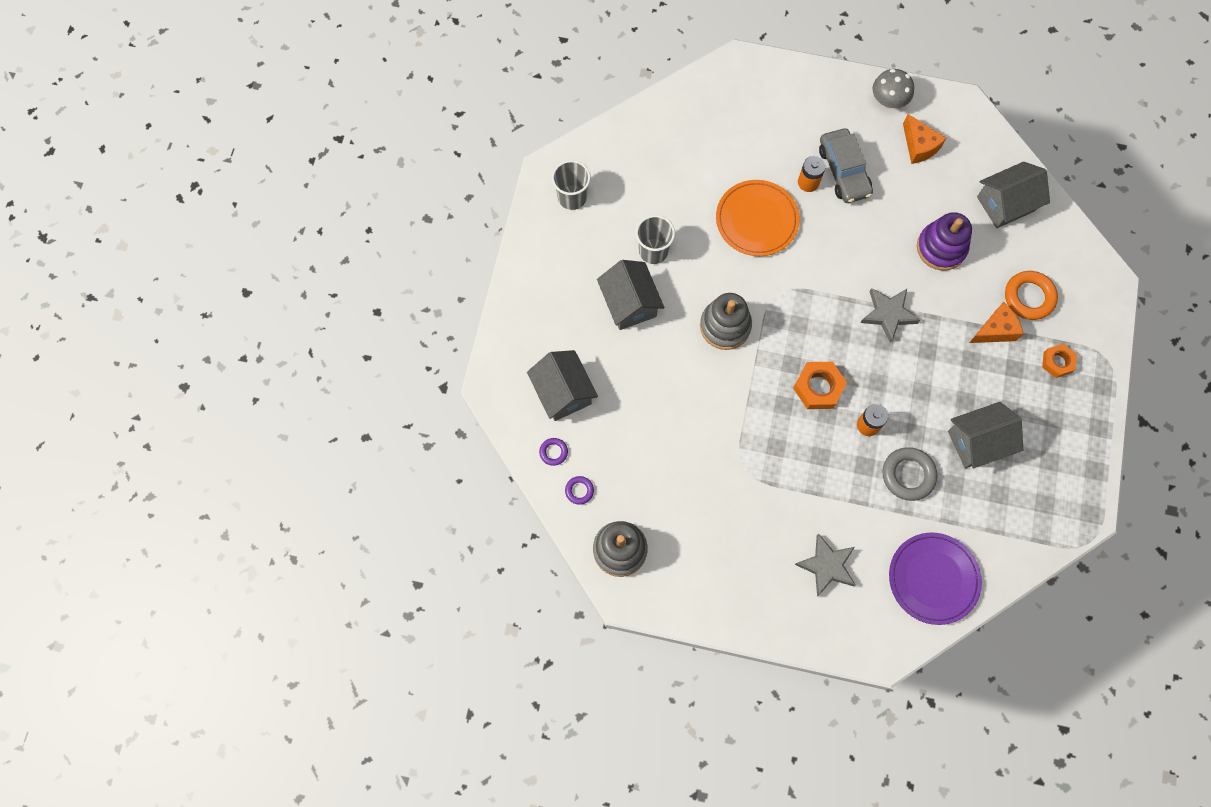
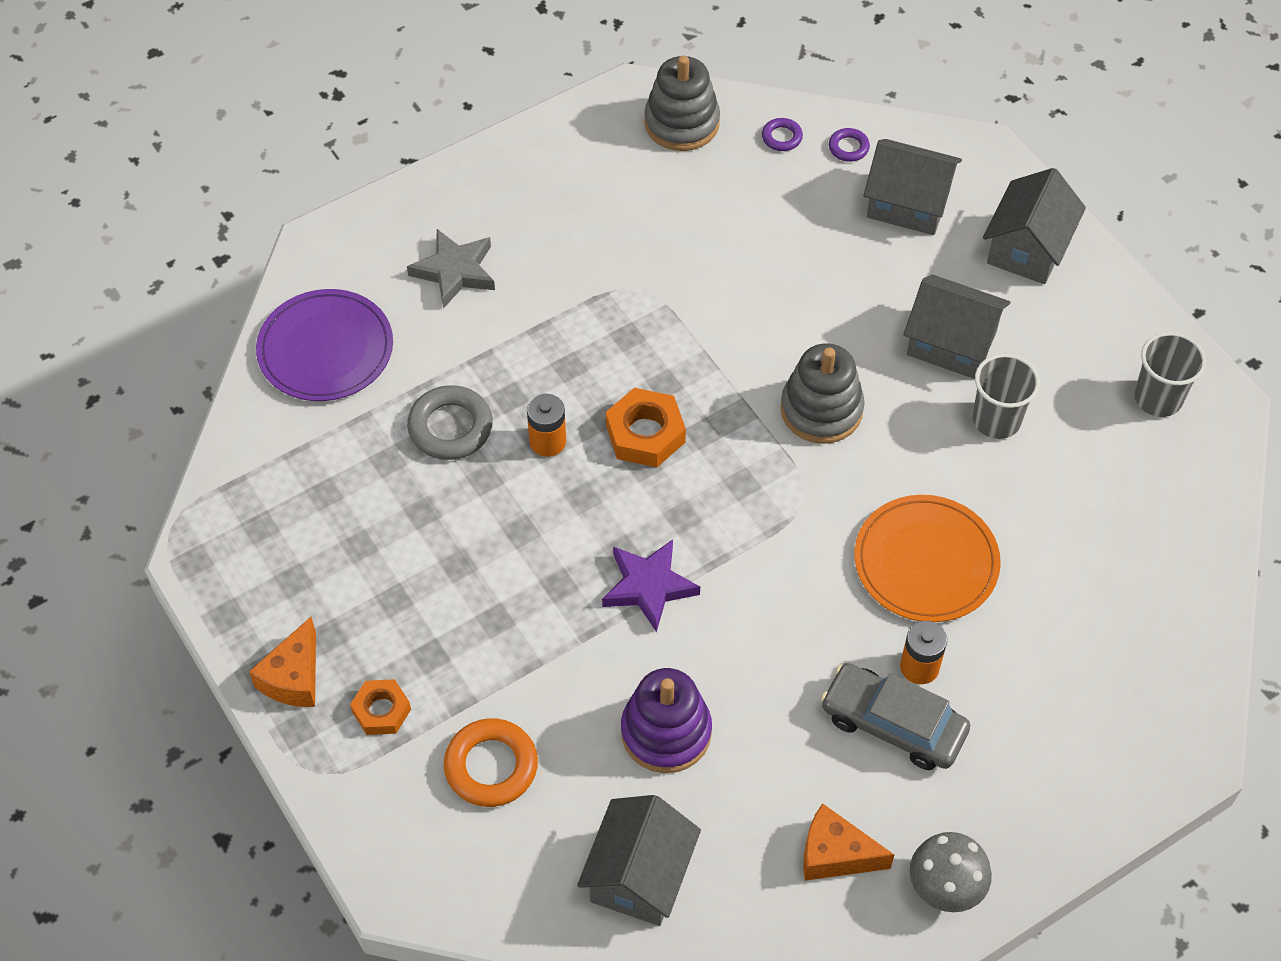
camera: 135 degrees right, 15 degrees down
grey star [860,288,920,343] -> purple star [602,539,700,632]
grey house [948,402,1023,468] -> grey house moved to [983,168,1086,284]
orange cheese [969,302,1023,343] -> orange cheese moved to [249,617,316,707]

..........

* Task item
Where the line containing "grey star [860,288,920,343]" appears in the data above, begin there and reproduce every line to the end exactly; include nothing else.

* The answer
grey star [860,288,920,343] -> purple star [602,539,700,632]
grey house [948,402,1023,468] -> grey house moved to [983,168,1086,284]
orange cheese [969,302,1023,343] -> orange cheese moved to [249,617,316,707]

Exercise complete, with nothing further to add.